Please retype the listing below word for word and exclude its images.

== DATA FOR ANALYSIS

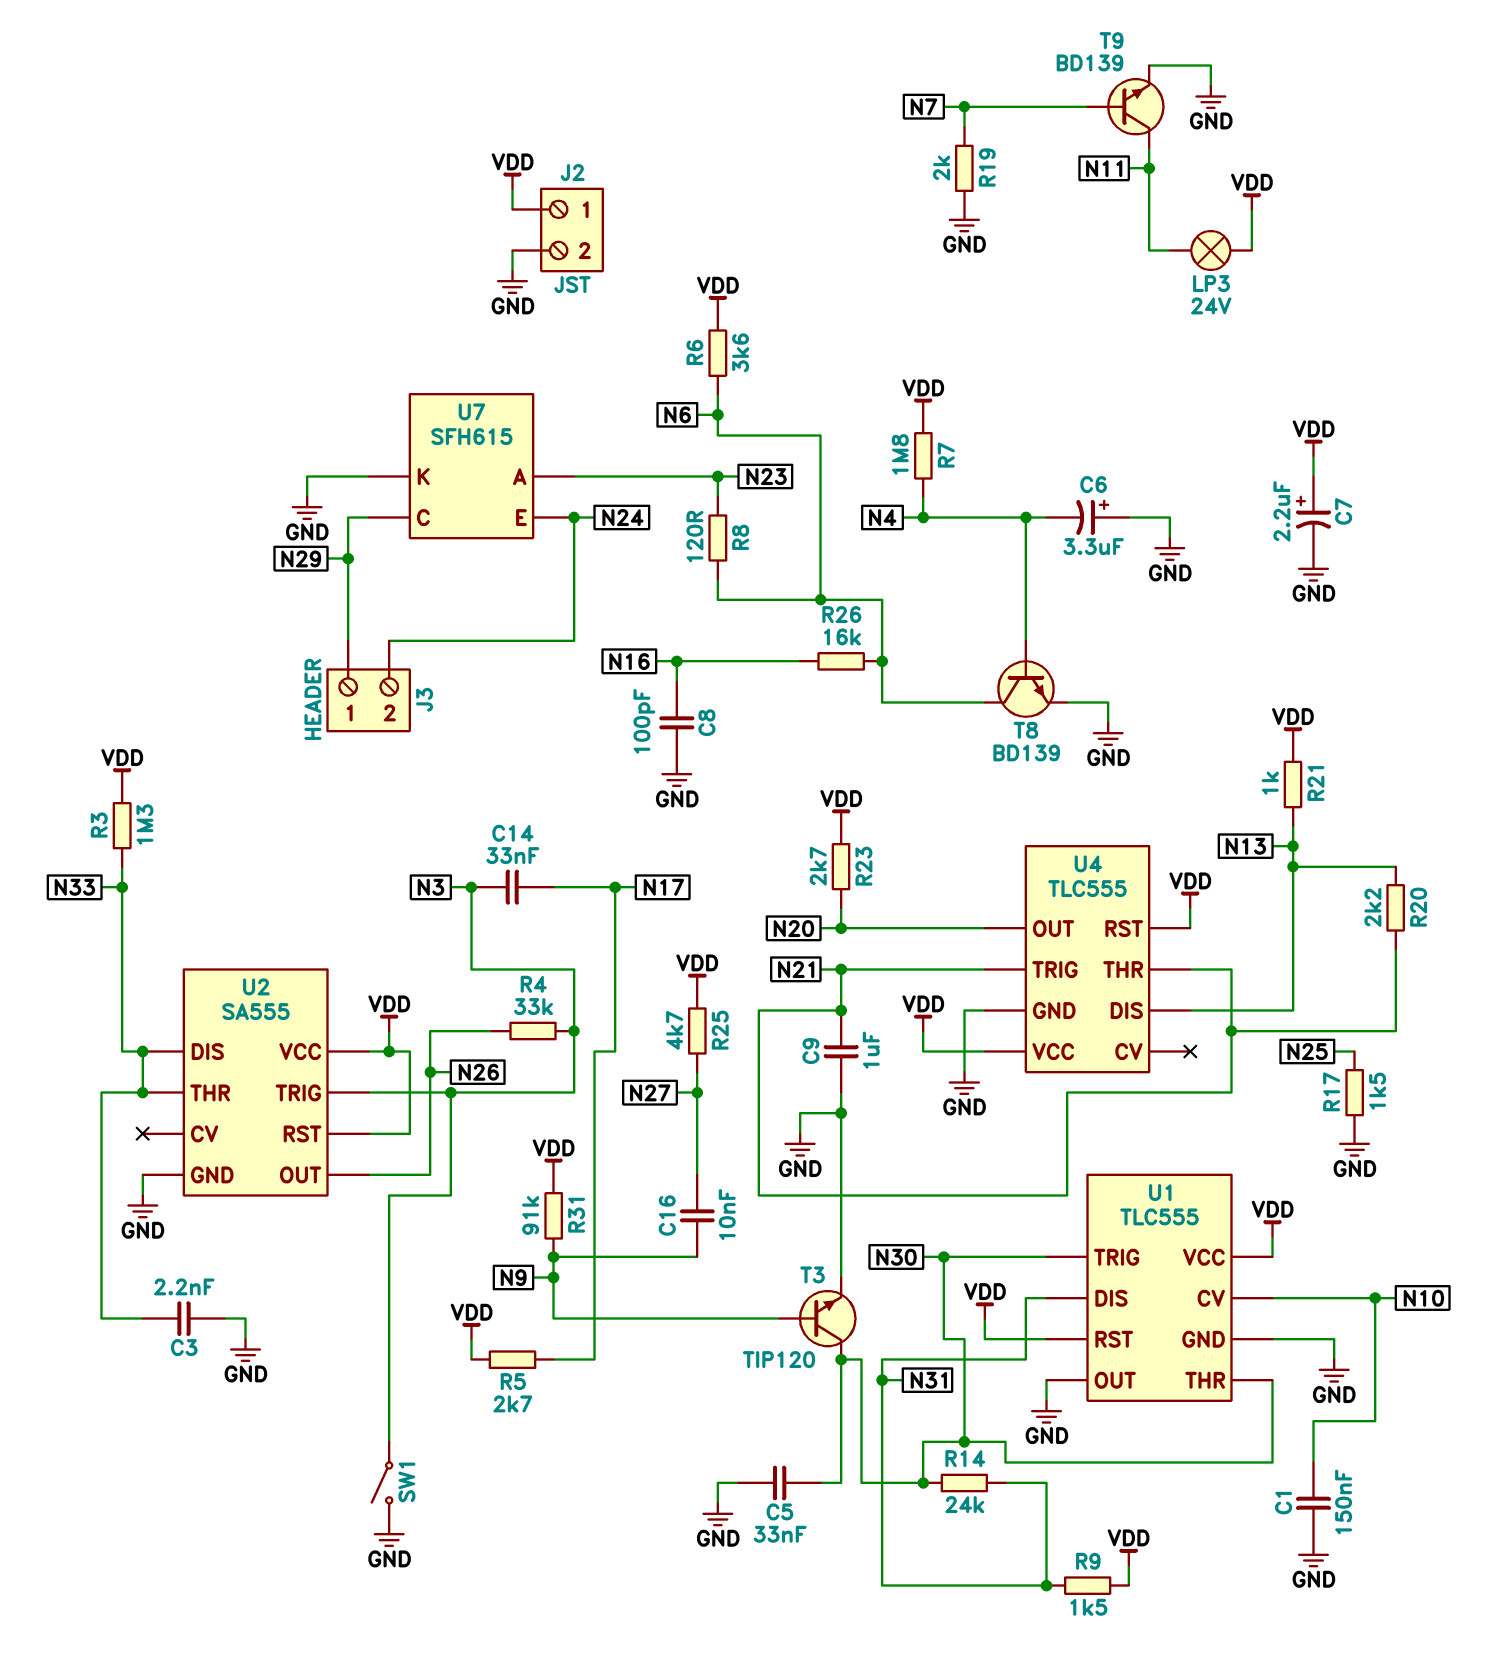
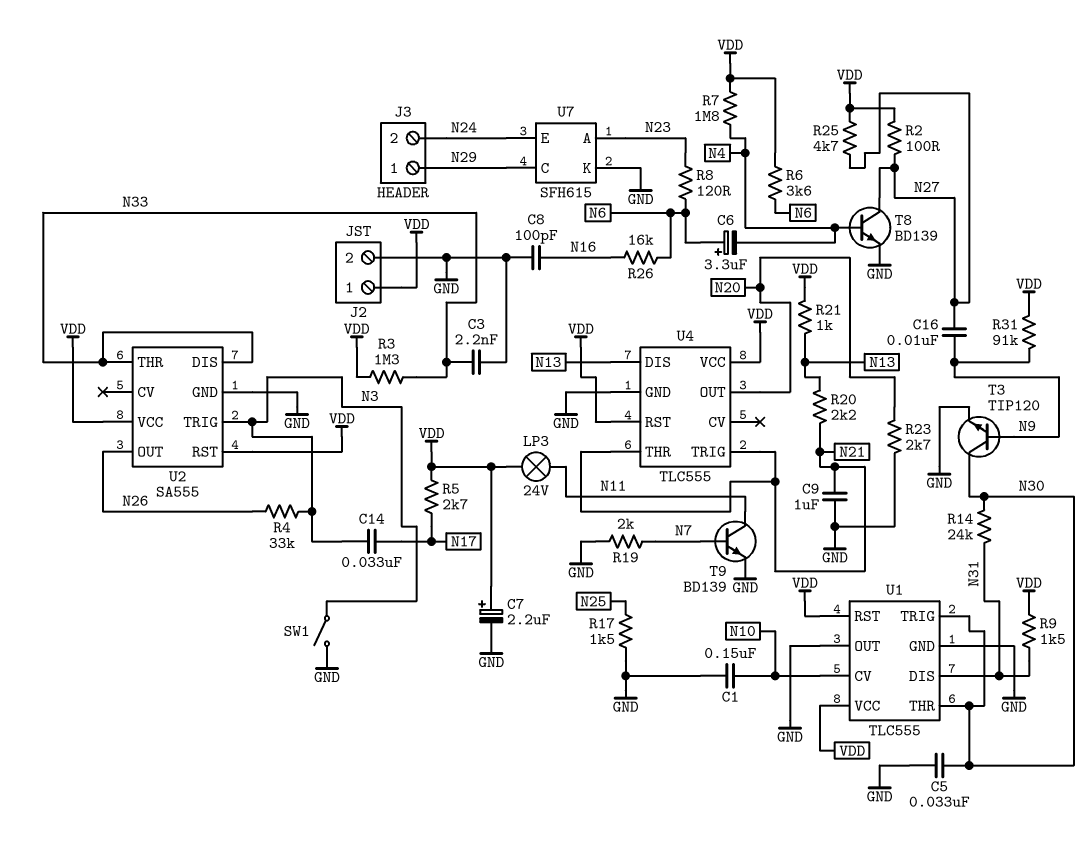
C6: 3.3uF (plus GND, minus N4) -> 3.3uF (plus N6, minus N4)
R2: none -> 100 (N27, VDD)
R23: 2.7k (N20, VDD) -> 2.7k (GND, N20)
T8: NPN BD139 (B N4, C N6, E GND) -> NPN BD139 (B N4, C N27, E GND)

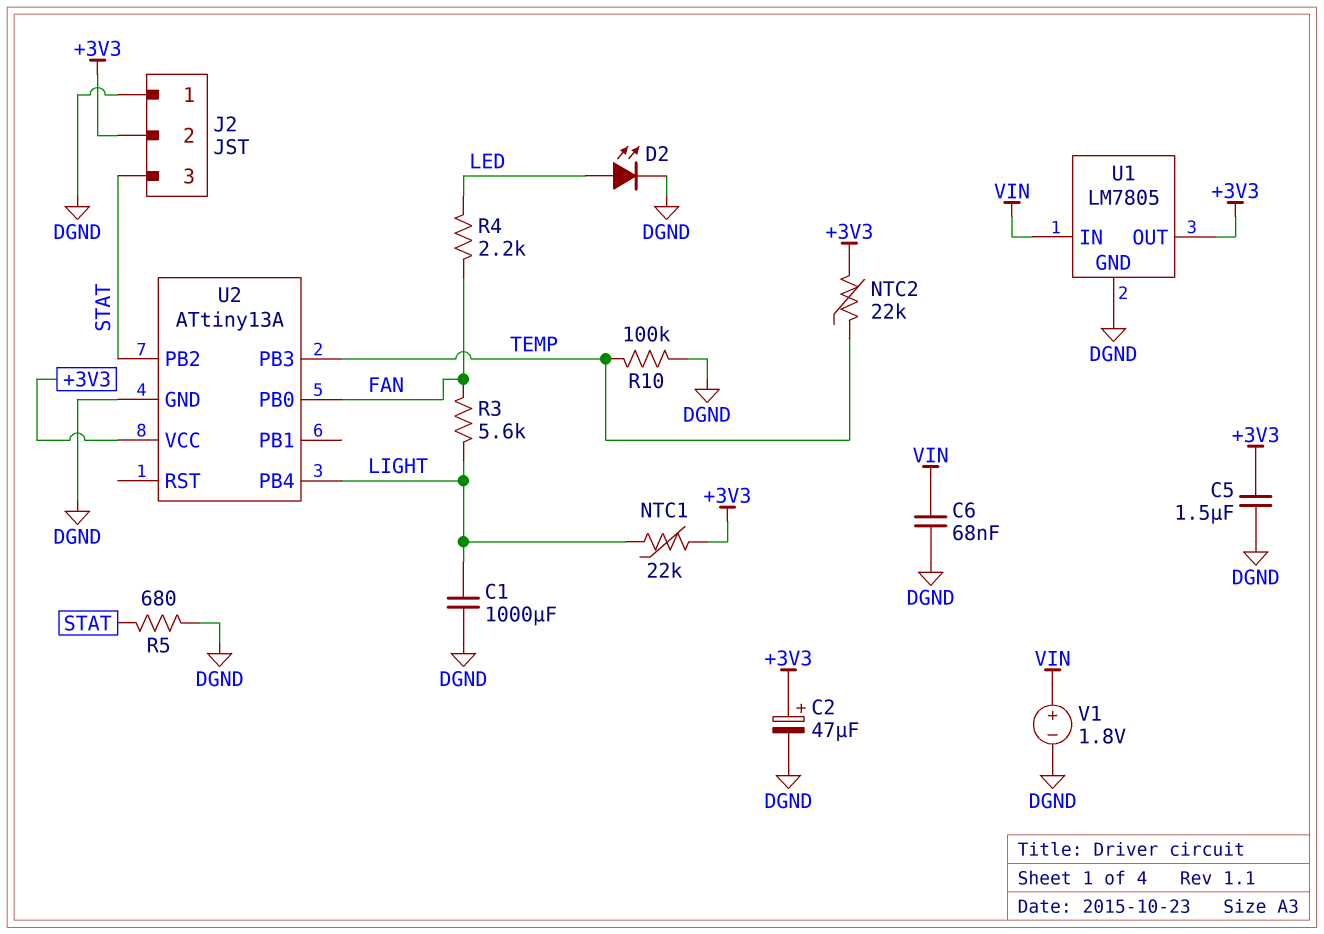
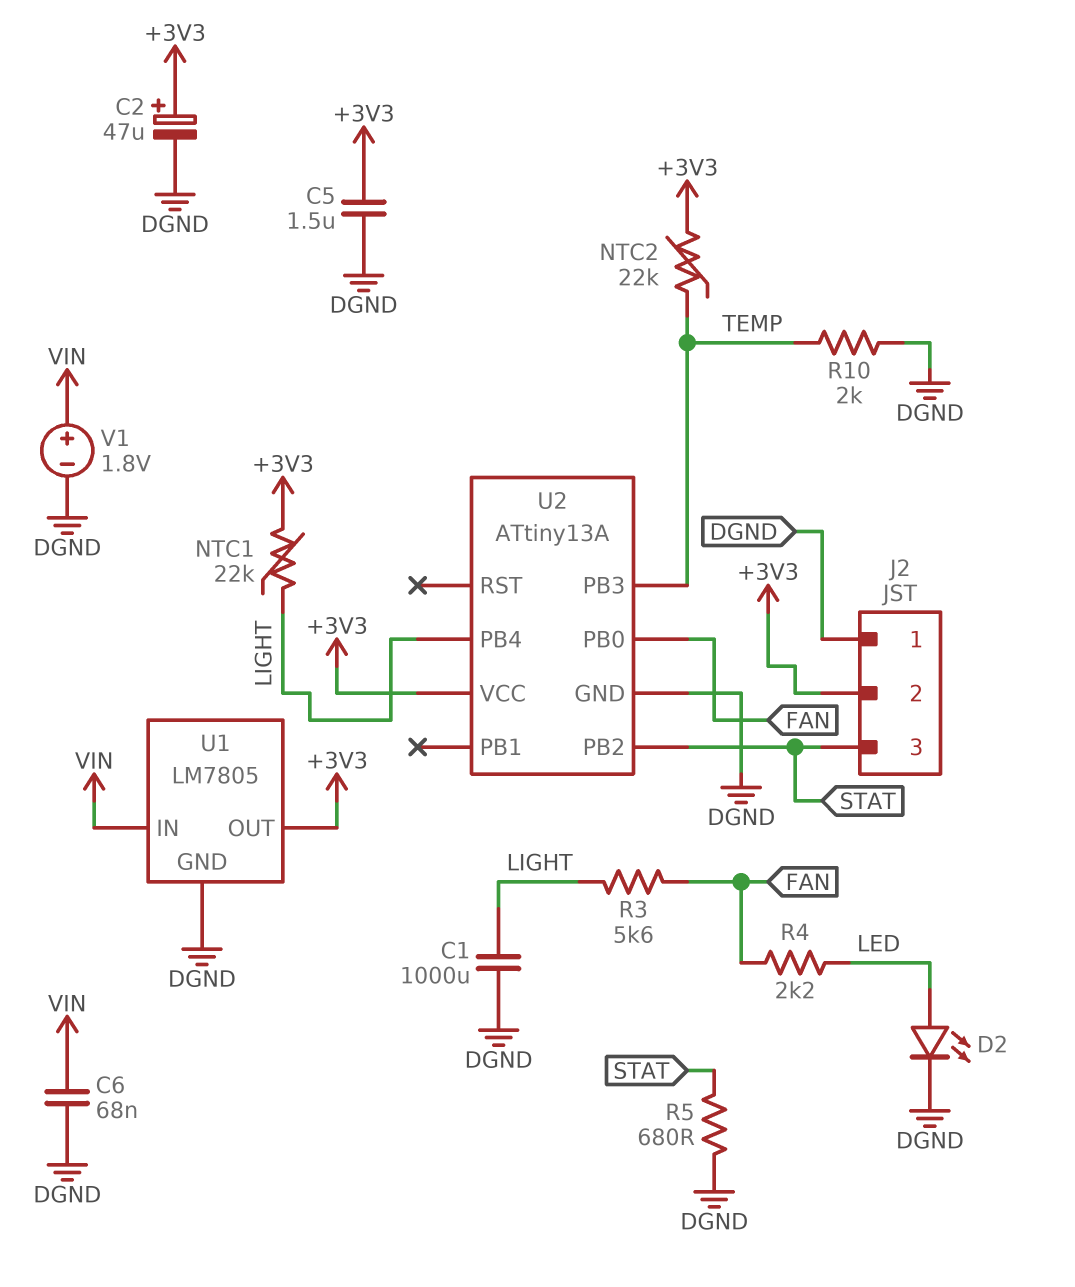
R10: 100k (DGND, TEMP) -> 2k (DGND, TEMP)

====

-- EXPECTED OUTPUT --
C6: 3.3uF (plus GND, minus N4) -> 3.3uF (plus N6, minus N4)
R2: none -> 100 (N27, VDD)
R23: 2.7k (N20, VDD) -> 2.7k (GND, N20)
T8: NPN BD139 (B N4, C N6, E GND) -> NPN BD139 (B N4, C N27, E GND)

R10: 100k (DGND, TEMP) -> 2k (DGND, TEMP)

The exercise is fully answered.